(Structured diff data)
****************
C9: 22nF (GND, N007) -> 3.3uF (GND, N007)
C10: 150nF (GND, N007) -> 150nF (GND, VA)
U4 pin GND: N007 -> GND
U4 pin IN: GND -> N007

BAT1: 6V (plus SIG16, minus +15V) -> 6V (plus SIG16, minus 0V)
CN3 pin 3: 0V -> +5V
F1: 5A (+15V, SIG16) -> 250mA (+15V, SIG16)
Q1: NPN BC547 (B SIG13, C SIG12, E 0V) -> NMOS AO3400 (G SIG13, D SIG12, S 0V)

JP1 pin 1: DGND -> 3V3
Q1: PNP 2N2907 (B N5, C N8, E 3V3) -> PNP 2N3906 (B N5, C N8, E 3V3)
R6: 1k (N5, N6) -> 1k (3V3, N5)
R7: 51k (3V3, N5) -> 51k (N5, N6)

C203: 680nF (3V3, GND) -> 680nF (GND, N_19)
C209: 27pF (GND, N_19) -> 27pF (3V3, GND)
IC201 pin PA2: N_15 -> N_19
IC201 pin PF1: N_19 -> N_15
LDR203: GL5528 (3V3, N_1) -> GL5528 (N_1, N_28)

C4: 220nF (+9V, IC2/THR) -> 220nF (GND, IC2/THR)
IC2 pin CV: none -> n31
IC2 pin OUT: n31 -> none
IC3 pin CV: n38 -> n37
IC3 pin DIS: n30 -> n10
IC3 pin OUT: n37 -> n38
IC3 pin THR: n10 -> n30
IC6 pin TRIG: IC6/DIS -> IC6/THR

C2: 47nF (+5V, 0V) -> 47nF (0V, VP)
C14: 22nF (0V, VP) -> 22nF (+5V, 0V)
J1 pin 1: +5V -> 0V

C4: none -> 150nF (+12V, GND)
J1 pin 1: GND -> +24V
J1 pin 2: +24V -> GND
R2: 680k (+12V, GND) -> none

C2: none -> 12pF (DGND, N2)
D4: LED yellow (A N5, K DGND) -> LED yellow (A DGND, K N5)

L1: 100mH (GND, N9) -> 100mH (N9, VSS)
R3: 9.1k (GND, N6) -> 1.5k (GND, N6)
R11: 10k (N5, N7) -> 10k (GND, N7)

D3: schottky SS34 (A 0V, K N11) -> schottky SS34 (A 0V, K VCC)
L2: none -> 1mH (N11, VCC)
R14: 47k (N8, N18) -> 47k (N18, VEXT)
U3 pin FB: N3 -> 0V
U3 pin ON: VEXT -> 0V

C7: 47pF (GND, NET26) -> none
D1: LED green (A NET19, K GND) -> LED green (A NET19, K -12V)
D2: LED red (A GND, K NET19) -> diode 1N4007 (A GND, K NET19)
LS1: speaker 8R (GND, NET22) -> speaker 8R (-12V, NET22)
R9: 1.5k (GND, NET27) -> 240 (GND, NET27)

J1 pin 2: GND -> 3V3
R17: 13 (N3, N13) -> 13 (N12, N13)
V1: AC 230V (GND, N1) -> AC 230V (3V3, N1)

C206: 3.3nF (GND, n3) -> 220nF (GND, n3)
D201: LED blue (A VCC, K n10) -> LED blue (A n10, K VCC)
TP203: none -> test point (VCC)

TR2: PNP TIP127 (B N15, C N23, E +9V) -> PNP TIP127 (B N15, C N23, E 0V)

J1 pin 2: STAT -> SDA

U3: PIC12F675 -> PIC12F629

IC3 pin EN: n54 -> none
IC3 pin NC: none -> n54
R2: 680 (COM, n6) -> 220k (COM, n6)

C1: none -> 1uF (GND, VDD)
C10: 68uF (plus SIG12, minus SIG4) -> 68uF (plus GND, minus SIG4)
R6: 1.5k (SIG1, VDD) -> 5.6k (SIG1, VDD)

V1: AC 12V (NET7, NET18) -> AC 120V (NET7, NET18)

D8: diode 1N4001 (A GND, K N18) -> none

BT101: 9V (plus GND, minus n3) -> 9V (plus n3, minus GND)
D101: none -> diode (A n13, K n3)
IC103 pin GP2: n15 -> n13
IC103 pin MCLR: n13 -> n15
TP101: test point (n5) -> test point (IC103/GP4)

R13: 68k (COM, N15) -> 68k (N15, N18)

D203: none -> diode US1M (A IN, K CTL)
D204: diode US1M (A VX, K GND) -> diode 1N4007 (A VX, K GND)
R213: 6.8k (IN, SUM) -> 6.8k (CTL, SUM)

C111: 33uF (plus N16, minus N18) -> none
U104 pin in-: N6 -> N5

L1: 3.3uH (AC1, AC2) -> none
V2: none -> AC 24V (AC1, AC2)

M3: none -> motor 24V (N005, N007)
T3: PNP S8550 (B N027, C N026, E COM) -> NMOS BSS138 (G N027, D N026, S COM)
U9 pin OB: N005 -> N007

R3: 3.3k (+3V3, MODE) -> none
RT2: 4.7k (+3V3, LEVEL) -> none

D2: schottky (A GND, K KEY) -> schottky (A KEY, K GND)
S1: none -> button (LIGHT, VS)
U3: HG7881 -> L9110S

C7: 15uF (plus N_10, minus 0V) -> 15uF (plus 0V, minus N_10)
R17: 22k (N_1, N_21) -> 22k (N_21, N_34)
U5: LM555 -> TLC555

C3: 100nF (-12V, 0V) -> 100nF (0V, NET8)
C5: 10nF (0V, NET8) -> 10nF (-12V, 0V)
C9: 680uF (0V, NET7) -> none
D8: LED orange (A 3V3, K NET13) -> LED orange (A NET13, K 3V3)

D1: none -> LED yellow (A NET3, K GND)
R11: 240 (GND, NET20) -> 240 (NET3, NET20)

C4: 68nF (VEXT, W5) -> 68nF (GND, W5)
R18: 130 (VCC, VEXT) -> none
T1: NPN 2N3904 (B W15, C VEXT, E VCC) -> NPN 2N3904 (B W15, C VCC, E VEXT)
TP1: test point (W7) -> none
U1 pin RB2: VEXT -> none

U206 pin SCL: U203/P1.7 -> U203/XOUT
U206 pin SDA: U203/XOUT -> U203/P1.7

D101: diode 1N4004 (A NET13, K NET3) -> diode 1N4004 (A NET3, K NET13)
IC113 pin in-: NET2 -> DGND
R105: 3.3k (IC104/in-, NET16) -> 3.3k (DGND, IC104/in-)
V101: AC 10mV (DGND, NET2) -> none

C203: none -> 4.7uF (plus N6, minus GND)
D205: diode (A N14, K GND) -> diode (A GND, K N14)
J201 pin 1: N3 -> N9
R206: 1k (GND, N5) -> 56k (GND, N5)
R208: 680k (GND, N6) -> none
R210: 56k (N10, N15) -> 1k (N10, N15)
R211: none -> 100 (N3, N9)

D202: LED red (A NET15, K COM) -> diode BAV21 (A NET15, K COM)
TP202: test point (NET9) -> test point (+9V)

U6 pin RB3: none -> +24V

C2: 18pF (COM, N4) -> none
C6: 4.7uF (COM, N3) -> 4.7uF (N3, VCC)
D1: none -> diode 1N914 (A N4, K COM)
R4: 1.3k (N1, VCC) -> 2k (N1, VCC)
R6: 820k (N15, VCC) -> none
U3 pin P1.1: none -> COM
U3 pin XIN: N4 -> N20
****************
EXERCISE DIRECTIONS: Exact reproduction is required: output the lines from the start of the entries above through the line with "L2: none -> 1mH (N11, VCC)".

COMPLETED EXERCISE:
C9: 22nF (GND, N007) -> 3.3uF (GND, N007)
C10: 150nF (GND, N007) -> 150nF (GND, VA)
U4 pin GND: N007 -> GND
U4 pin IN: GND -> N007

BAT1: 6V (plus SIG16, minus +15V) -> 6V (plus SIG16, minus 0V)
CN3 pin 3: 0V -> +5V
F1: 5A (+15V, SIG16) -> 250mA (+15V, SIG16)
Q1: NPN BC547 (B SIG13, C SIG12, E 0V) -> NMOS AO3400 (G SIG13, D SIG12, S 0V)

JP1 pin 1: DGND -> 3V3
Q1: PNP 2N2907 (B N5, C N8, E 3V3) -> PNP 2N3906 (B N5, C N8, E 3V3)
R6: 1k (N5, N6) -> 1k (3V3, N5)
R7: 51k (3V3, N5) -> 51k (N5, N6)

C203: 680nF (3V3, GND) -> 680nF (GND, N_19)
C209: 27pF (GND, N_19) -> 27pF (3V3, GND)
IC201 pin PA2: N_15 -> N_19
IC201 pin PF1: N_19 -> N_15
LDR203: GL5528 (3V3, N_1) -> GL5528 (N_1, N_28)

C4: 220nF (+9V, IC2/THR) -> 220nF (GND, IC2/THR)
IC2 pin CV: none -> n31
IC2 pin OUT: n31 -> none
IC3 pin CV: n38 -> n37
IC3 pin DIS: n30 -> n10
IC3 pin OUT: n37 -> n38
IC3 pin THR: n10 -> n30
IC6 pin TRIG: IC6/DIS -> IC6/THR

C2: 47nF (+5V, 0V) -> 47nF (0V, VP)
C14: 22nF (0V, VP) -> 22nF (+5V, 0V)
J1 pin 1: +5V -> 0V

C4: none -> 150nF (+12V, GND)
J1 pin 1: GND -> +24V
J1 pin 2: +24V -> GND
R2: 680k (+12V, GND) -> none

C2: none -> 12pF (DGND, N2)
D4: LED yellow (A N5, K DGND) -> LED yellow (A DGND, K N5)

L1: 100mH (GND, N9) -> 100mH (N9, VSS)
R3: 9.1k (GND, N6) -> 1.5k (GND, N6)
R11: 10k (N5, N7) -> 10k (GND, N7)

D3: schottky SS34 (A 0V, K N11) -> schottky SS34 (A 0V, K VCC)
L2: none -> 1mH (N11, VCC)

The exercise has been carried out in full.